§ What is required
Your response should consist of the records, reproduced exactly.

[Records from a data collection]

────────────────────────────────────────

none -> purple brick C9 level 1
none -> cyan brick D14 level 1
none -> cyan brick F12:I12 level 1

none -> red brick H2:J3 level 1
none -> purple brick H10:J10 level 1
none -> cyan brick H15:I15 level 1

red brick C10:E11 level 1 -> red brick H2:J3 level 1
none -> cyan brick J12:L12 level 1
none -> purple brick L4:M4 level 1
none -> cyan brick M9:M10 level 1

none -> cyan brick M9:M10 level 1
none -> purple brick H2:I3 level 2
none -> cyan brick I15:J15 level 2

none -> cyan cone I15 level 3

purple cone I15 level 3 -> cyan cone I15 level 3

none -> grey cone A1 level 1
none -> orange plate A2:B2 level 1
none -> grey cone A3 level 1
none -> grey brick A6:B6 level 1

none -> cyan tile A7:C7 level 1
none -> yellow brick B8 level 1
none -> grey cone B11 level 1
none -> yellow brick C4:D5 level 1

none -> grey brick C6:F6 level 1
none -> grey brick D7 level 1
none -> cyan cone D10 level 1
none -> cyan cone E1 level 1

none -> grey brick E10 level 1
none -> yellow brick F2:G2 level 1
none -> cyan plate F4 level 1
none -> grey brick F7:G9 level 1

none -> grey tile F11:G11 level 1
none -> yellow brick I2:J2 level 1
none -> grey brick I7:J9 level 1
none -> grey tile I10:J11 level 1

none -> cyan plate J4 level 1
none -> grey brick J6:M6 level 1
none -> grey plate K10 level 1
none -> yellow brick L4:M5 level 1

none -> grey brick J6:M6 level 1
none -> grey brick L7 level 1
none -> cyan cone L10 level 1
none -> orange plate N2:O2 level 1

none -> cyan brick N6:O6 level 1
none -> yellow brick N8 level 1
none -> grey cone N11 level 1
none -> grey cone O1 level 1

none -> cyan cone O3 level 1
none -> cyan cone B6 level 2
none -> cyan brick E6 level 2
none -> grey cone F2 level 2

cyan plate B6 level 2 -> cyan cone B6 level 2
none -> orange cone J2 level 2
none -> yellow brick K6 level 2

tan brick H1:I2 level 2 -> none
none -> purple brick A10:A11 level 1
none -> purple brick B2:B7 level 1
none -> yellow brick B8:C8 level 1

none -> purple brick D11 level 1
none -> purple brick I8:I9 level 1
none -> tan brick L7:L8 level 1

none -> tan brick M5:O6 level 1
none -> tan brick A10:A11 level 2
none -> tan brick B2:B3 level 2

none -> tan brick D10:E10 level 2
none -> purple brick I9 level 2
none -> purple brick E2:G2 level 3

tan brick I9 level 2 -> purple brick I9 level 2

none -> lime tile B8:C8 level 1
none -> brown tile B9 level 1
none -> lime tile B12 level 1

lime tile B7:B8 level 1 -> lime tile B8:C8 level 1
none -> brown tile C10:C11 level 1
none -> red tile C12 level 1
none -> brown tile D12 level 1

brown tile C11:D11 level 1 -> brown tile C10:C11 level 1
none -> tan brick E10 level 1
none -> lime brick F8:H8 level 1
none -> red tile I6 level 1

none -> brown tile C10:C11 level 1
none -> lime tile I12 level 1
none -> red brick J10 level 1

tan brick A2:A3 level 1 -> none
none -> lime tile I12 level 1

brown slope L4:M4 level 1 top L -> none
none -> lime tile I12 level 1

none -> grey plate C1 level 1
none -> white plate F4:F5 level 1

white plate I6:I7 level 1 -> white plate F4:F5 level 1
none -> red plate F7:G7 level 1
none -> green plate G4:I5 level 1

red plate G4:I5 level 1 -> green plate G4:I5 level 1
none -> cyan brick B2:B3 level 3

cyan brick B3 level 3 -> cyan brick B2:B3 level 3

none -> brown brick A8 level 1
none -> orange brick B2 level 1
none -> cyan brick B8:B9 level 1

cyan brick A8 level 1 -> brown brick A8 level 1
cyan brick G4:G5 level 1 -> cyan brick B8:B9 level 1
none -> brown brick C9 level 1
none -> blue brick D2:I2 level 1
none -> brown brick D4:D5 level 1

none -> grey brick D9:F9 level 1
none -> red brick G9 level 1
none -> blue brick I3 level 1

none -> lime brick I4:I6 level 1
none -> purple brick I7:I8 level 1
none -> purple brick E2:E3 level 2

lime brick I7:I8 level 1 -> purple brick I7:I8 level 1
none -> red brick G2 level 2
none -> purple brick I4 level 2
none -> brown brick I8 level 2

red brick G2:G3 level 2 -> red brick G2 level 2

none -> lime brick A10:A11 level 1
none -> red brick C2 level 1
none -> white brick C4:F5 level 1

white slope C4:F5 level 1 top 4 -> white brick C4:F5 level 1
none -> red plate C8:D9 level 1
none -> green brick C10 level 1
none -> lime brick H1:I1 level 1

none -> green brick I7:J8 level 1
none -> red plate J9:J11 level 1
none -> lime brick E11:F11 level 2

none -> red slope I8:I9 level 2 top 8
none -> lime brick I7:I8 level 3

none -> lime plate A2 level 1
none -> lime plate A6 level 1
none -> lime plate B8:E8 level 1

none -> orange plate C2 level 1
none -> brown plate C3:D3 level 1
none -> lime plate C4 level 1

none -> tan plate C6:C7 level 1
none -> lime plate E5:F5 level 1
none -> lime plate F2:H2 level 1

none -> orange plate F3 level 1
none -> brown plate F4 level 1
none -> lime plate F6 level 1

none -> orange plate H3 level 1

────────────────────────────────────────

§ Exercise output
none -> purple brick C9 level 1
none -> cyan brick D14 level 1
none -> cyan brick F12:I12 level 1

none -> red brick H2:J3 level 1
none -> purple brick H10:J10 level 1
none -> cyan brick H15:I15 level 1

red brick C10:E11 level 1 -> red brick H2:J3 level 1
none -> cyan brick J12:L12 level 1
none -> purple brick L4:M4 level 1
none -> cyan brick M9:M10 level 1

none -> cyan brick M9:M10 level 1
none -> purple brick H2:I3 level 2
none -> cyan brick I15:J15 level 2

none -> cyan cone I15 level 3

purple cone I15 level 3 -> cyan cone I15 level 3

none -> grey cone A1 level 1
none -> orange plate A2:B2 level 1
none -> grey cone A3 level 1
none -> grey brick A6:B6 level 1

none -> cyan tile A7:C7 level 1
none -> yellow brick B8 level 1
none -> grey cone B11 level 1
none -> yellow brick C4:D5 level 1

none -> grey brick C6:F6 level 1
none -> grey brick D7 level 1
none -> cyan cone D10 level 1
none -> cyan cone E1 level 1

none -> grey brick E10 level 1
none -> yellow brick F2:G2 level 1
none -> cyan plate F4 level 1
none -> grey brick F7:G9 level 1

none -> grey tile F11:G11 level 1
none -> yellow brick I2:J2 level 1
none -> grey brick I7:J9 level 1
none -> grey tile I10:J11 level 1

none -> cyan plate J4 level 1
none -> grey brick J6:M6 level 1
none -> grey plate K10 level 1
none -> yellow brick L4:M5 level 1

none -> grey brick J6:M6 level 1
none -> grey brick L7 level 1
none -> cyan cone L10 level 1
none -> orange plate N2:O2 level 1

none -> cyan brick N6:O6 level 1
none -> yellow brick N8 level 1
none -> grey cone N11 level 1
none -> grey cone O1 level 1

none -> cyan cone O3 level 1
none -> cyan cone B6 level 2
none -> cyan brick E6 level 2
none -> grey cone F2 level 2

cyan plate B6 level 2 -> cyan cone B6 level 2
none -> orange cone J2 level 2
none -> yellow brick K6 level 2

tan brick H1:I2 level 2 -> none
none -> purple brick A10:A11 level 1
none -> purple brick B2:B7 level 1
none -> yellow brick B8:C8 level 1

none -> purple brick D11 level 1
none -> purple brick I8:I9 level 1
none -> tan brick L7:L8 level 1

none -> tan brick M5:O6 level 1
none -> tan brick A10:A11 level 2
none -> tan brick B2:B3 level 2

none -> tan brick D10:E10 level 2
none -> purple brick I9 level 2
none -> purple brick E2:G2 level 3

tan brick I9 level 2 -> purple brick I9 level 2

none -> lime tile B8:C8 level 1
none -> brown tile B9 level 1
none -> lime tile B12 level 1

lime tile B7:B8 level 1 -> lime tile B8:C8 level 1
none -> brown tile C10:C11 level 1
none -> red tile C12 level 1
none -> brown tile D12 level 1

brown tile C11:D11 level 1 -> brown tile C10:C11 level 1
none -> tan brick E10 level 1
none -> lime brick F8:H8 level 1
none -> red tile I6 level 1

none -> brown tile C10:C11 level 1
none -> lime tile I12 level 1
none -> red brick J10 level 1

tan brick A2:A3 level 1 -> none
none -> lime tile I12 level 1

brown slope L4:M4 level 1 top L -> none
none -> lime tile I12 level 1

none -> grey plate C1 level 1
none -> white plate F4:F5 level 1

white plate I6:I7 level 1 -> white plate F4:F5 level 1
none -> red plate F7:G7 level 1
none -> green plate G4:I5 level 1

red plate G4:I5 level 1 -> green plate G4:I5 level 1
none -> cyan brick B2:B3 level 3

cyan brick B3 level 3 -> cyan brick B2:B3 level 3

none -> brown brick A8 level 1
none -> orange brick B2 level 1
none -> cyan brick B8:B9 level 1

cyan brick A8 level 1 -> brown brick A8 level 1
cyan brick G4:G5 level 1 -> cyan brick B8:B9 level 1
none -> brown brick C9 level 1
none -> blue brick D2:I2 level 1
none -> brown brick D4:D5 level 1

none -> grey brick D9:F9 level 1
none -> red brick G9 level 1
none -> blue brick I3 level 1

none -> lime brick I4:I6 level 1
none -> purple brick I7:I8 level 1
none -> purple brick E2:E3 level 2

lime brick I7:I8 level 1 -> purple brick I7:I8 level 1
none -> red brick G2 level 2
none -> purple brick I4 level 2
none -> brown brick I8 level 2

red brick G2:G3 level 2 -> red brick G2 level 2

none -> lime brick A10:A11 level 1
none -> red brick C2 level 1
none -> white brick C4:F5 level 1

white slope C4:F5 level 1 top 4 -> white brick C4:F5 level 1
none -> red plate C8:D9 level 1
none -> green brick C10 level 1
none -> lime brick H1:I1 level 1

none -> green brick I7:J8 level 1
none -> red plate J9:J11 level 1
none -> lime brick E11:F11 level 2

none -> red slope I8:I9 level 2 top 8
none -> lime brick I7:I8 level 3

none -> lime plate A2 level 1
none -> lime plate A6 level 1
none -> lime plate B8:E8 level 1

none -> orange plate C2 level 1
none -> brown plate C3:D3 level 1
none -> lime plate C4 level 1

none -> tan plate C6:C7 level 1
none -> lime plate E5:F5 level 1
none -> lime plate F2:H2 level 1

none -> orange plate F3 level 1
none -> brown plate F4 level 1
none -> lime plate F6 level 1

none -> orange plate H3 level 1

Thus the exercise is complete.